**Task inputs:**

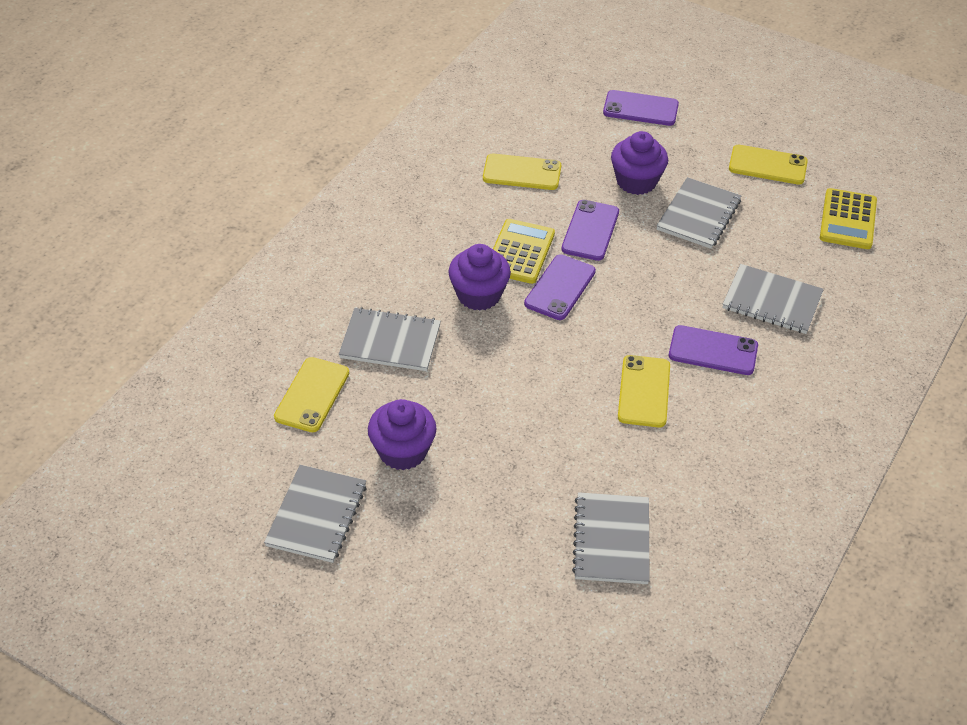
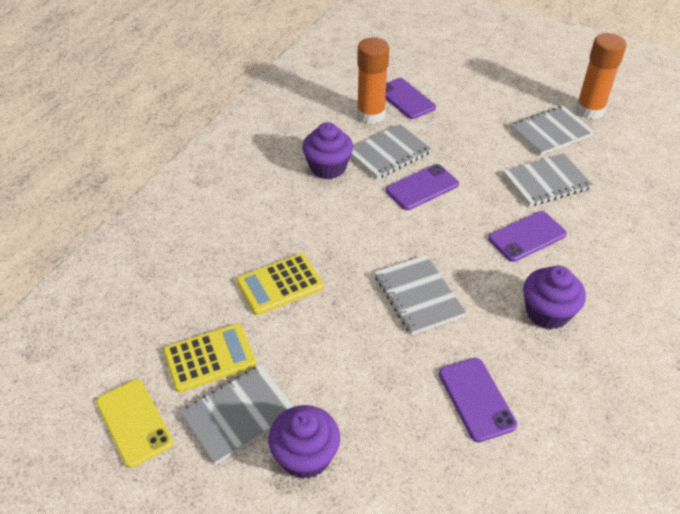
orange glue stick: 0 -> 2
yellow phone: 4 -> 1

...

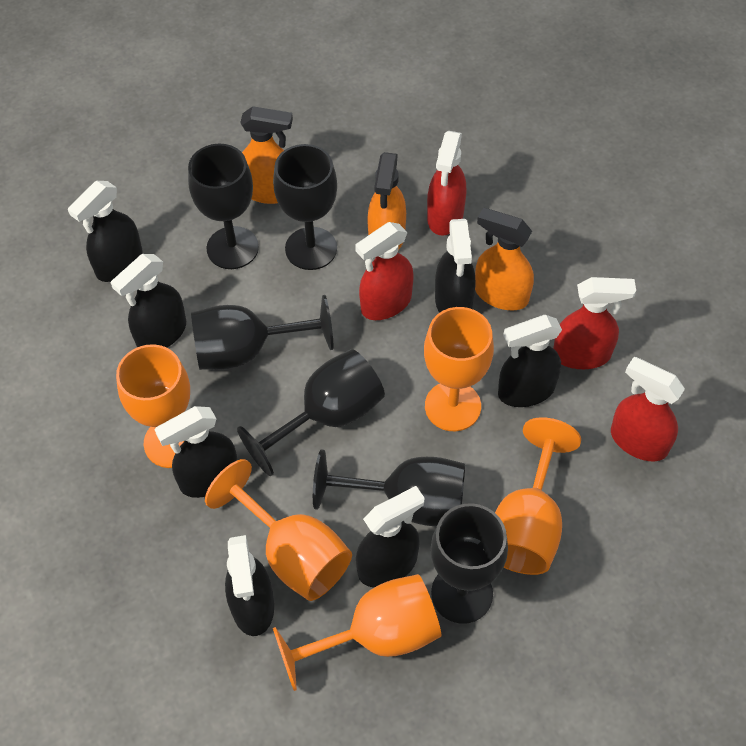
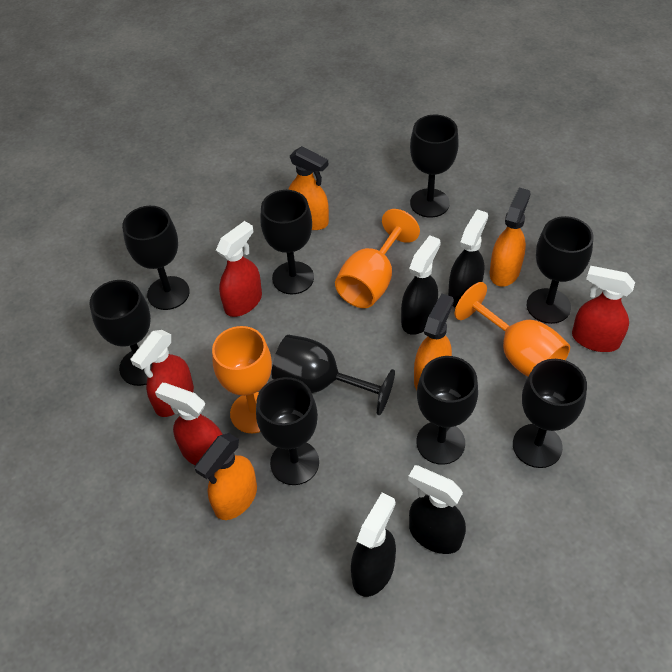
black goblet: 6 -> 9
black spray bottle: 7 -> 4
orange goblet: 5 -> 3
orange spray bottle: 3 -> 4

**Task statement:** State, as a number only, how many lines in the entries include "spray".

**Answer for this exercise:** 2